- [Dataset]:
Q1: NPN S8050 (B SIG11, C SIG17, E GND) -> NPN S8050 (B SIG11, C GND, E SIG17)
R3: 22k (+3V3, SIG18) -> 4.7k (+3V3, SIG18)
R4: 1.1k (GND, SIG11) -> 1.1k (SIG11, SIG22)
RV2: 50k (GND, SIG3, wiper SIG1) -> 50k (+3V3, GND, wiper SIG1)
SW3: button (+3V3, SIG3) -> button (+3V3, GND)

- [Task details]: Write the material out once more, exactly.

- [Solution to this exercise]:
Q1: NPN S8050 (B SIG11, C SIG17, E GND) -> NPN S8050 (B SIG11, C GND, E SIG17)
R3: 22k (+3V3, SIG18) -> 4.7k (+3V3, SIG18)
R4: 1.1k (GND, SIG11) -> 1.1k (SIG11, SIG22)
RV2: 50k (GND, SIG3, wiper SIG1) -> 50k (+3V3, GND, wiper SIG1)
SW3: button (+3V3, SIG3) -> button (+3V3, GND)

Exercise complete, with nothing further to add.